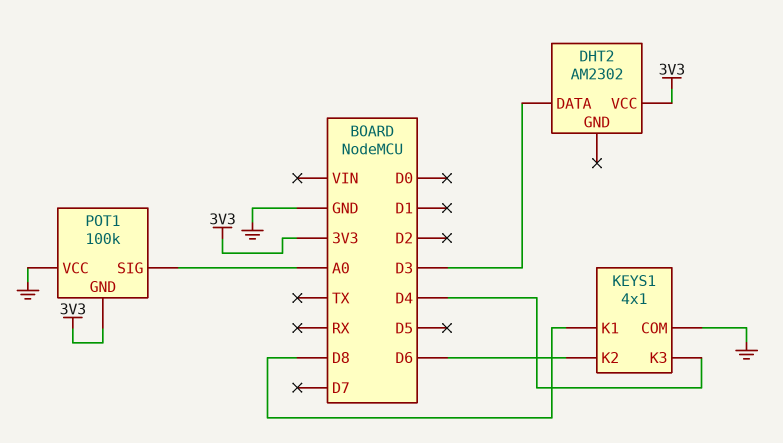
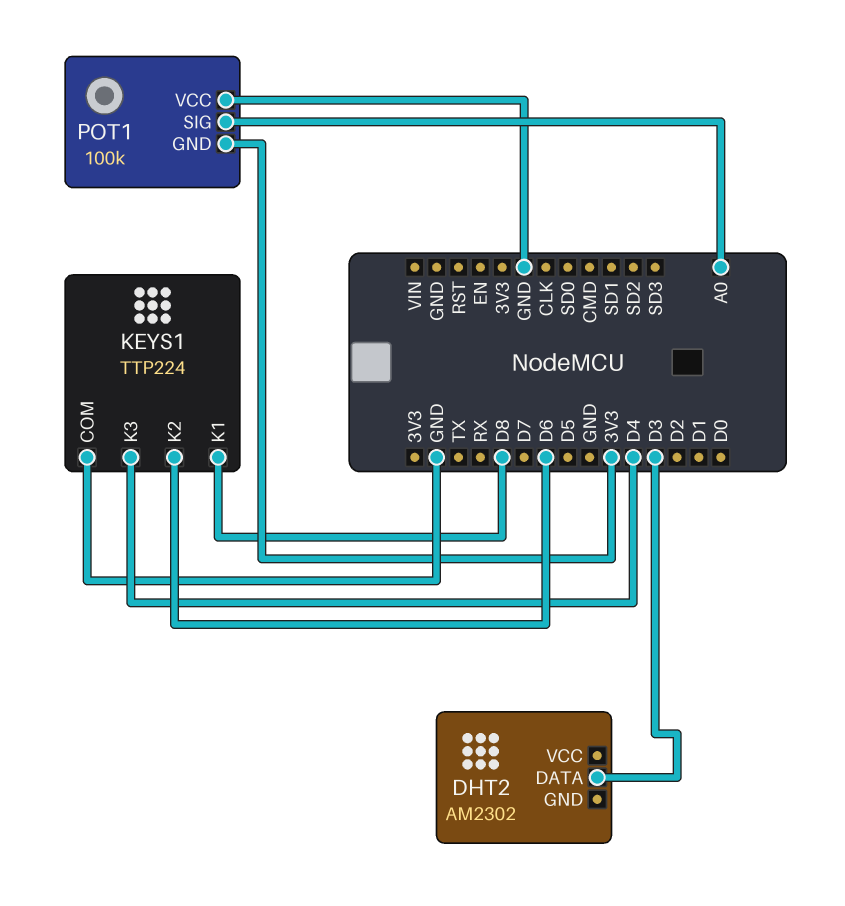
DHT2 pin VCC: 3V3 -> none
KEYS1: 4x1 -> TTP224

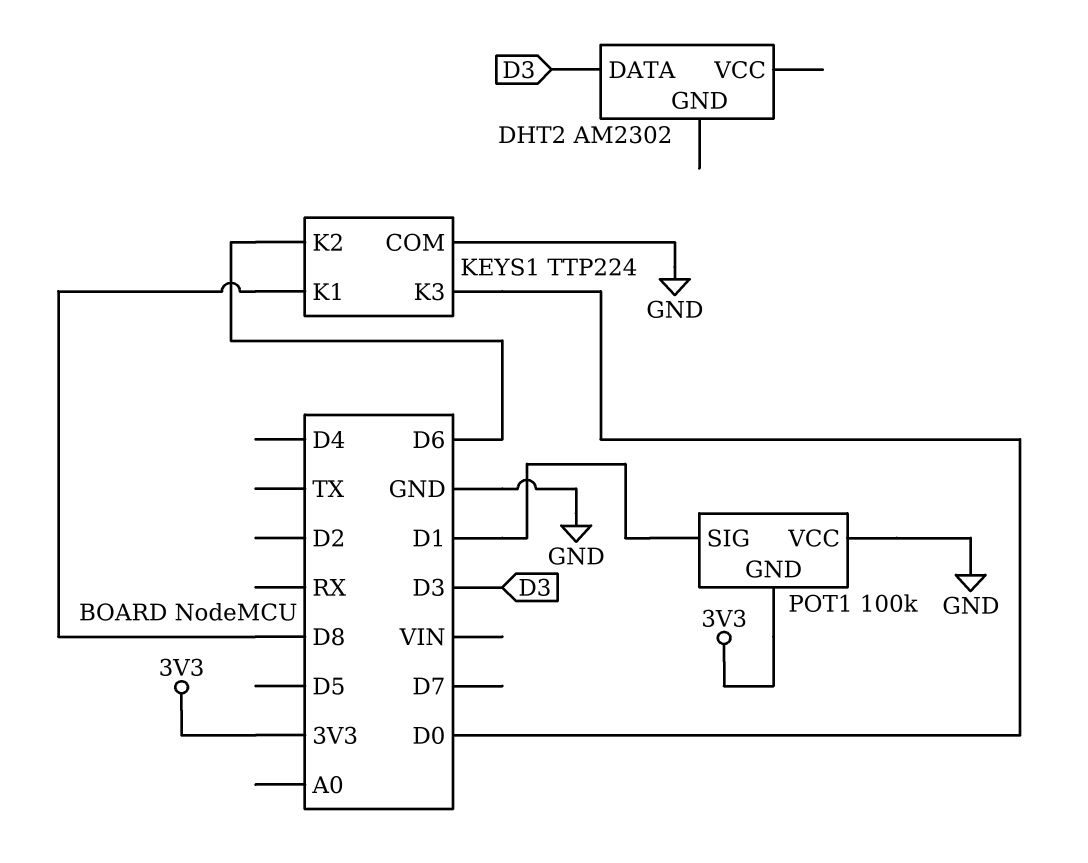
KEYS1 pin K3: D4 -> D0
POT1 pin SIG: A0 -> D1

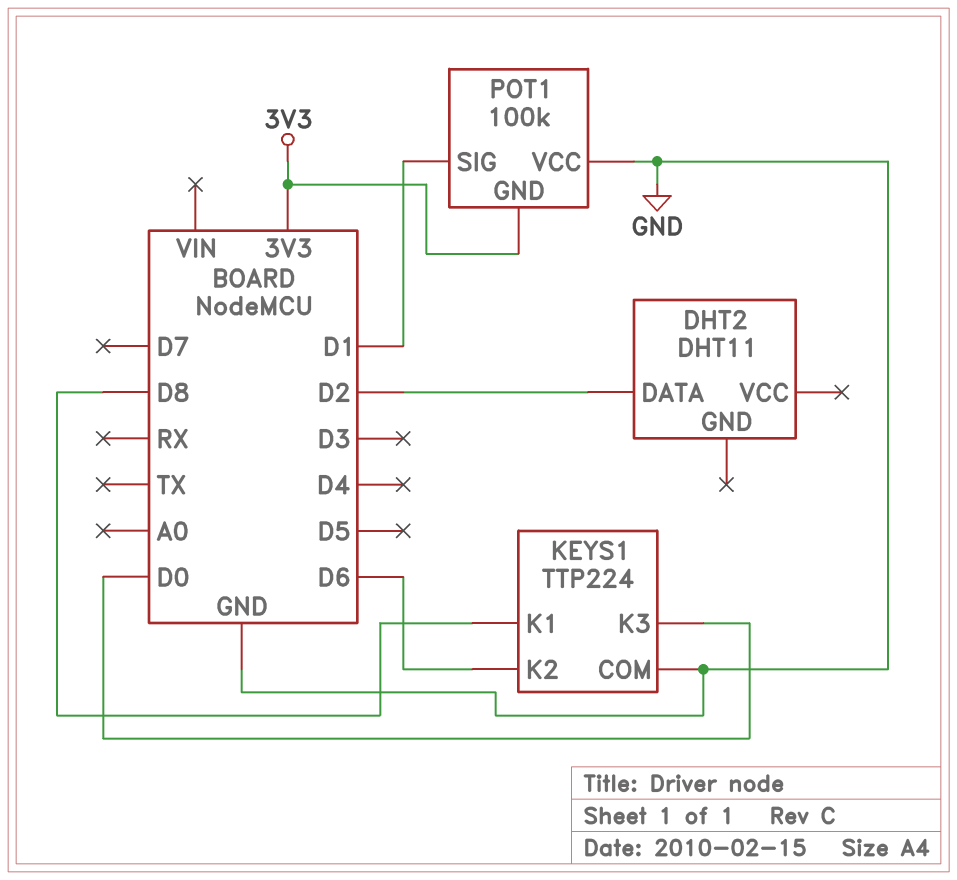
DHT2: AM2302 -> DHT11
DHT2 pin DATA: D3 -> D2

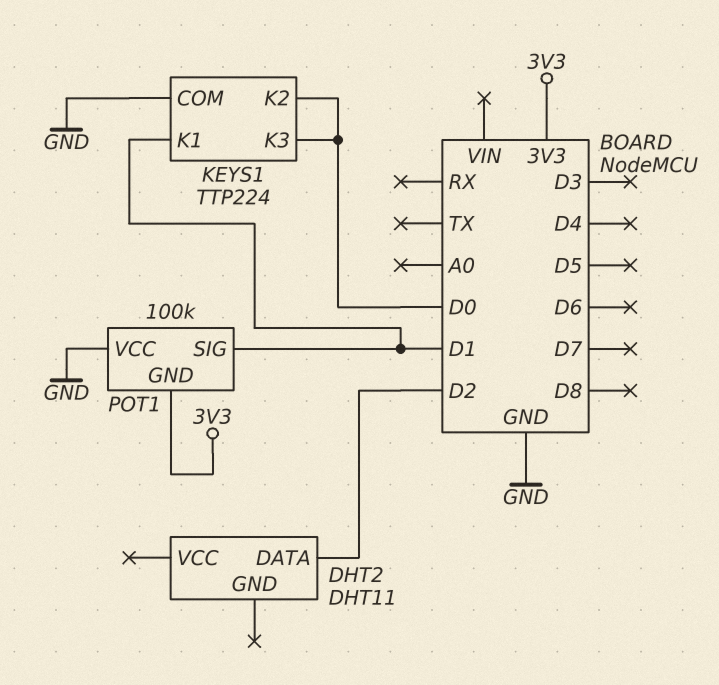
KEYS1 pin K1: D8 -> D1
KEYS1 pin K2: D6 -> D0

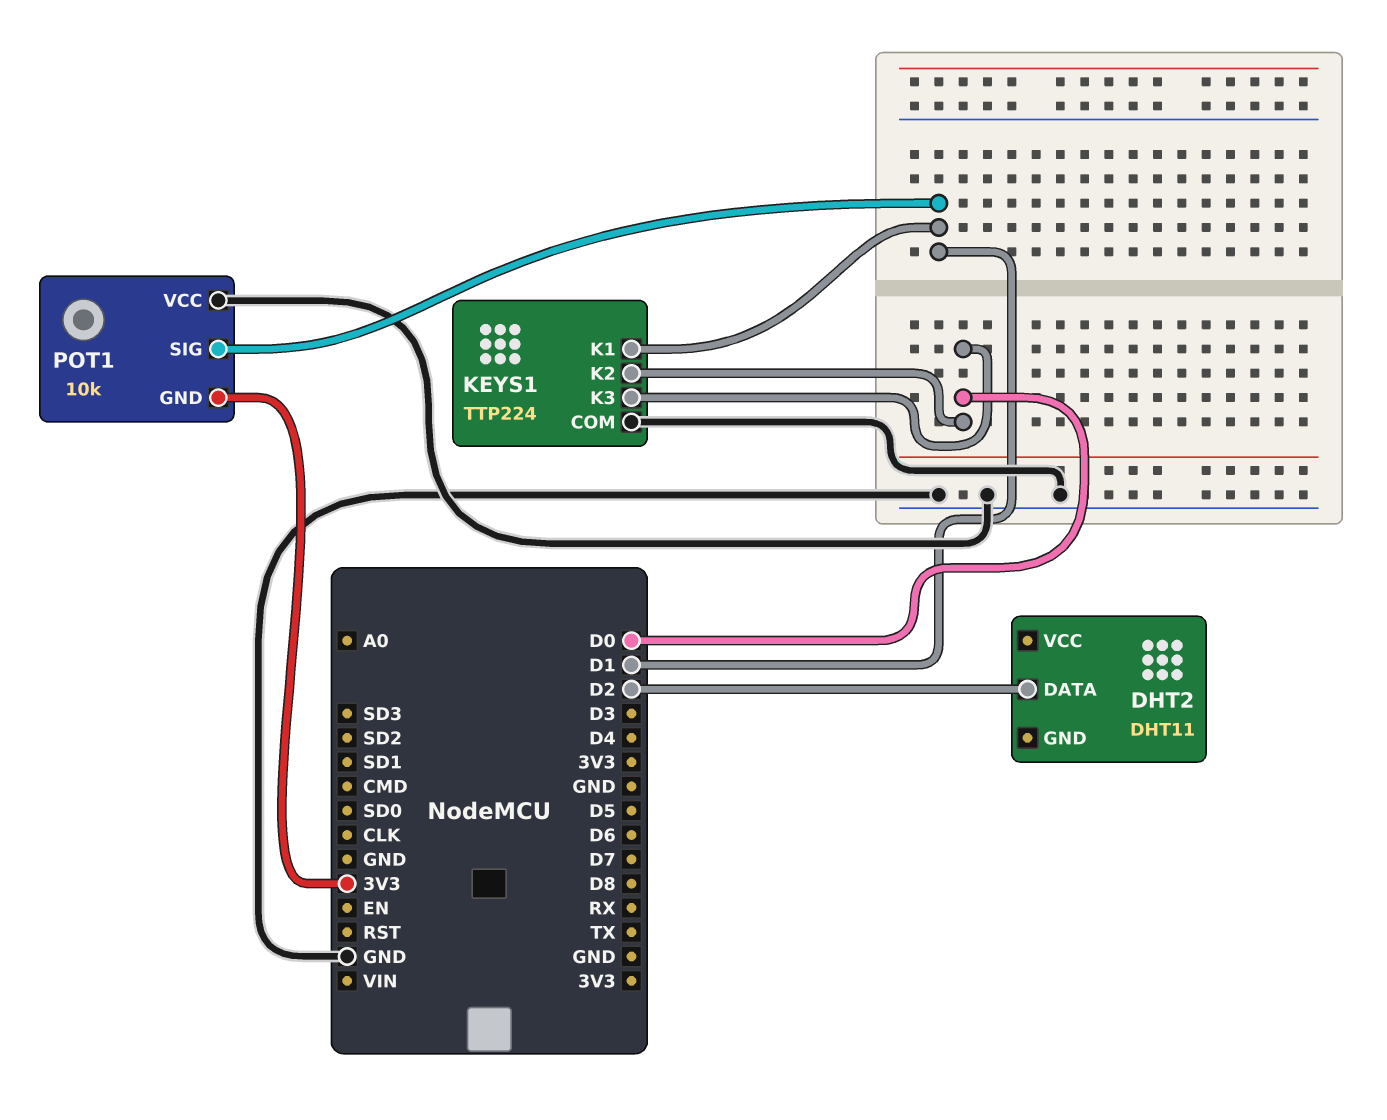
POT1: 100k -> 10k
----
THE TASK: In the material above, retype exactly the lines that run from the one containing "KEYS1 pin K3: D4 -> D0" through the last line, and keep out the pictures.

EXERCISE OUTPUT:
KEYS1 pin K3: D4 -> D0
POT1 pin SIG: A0 -> D1

DHT2: AM2302 -> DHT11
DHT2 pin DATA: D3 -> D2

KEYS1 pin K1: D8 -> D1
KEYS1 pin K2: D6 -> D0

POT1: 100k -> 10k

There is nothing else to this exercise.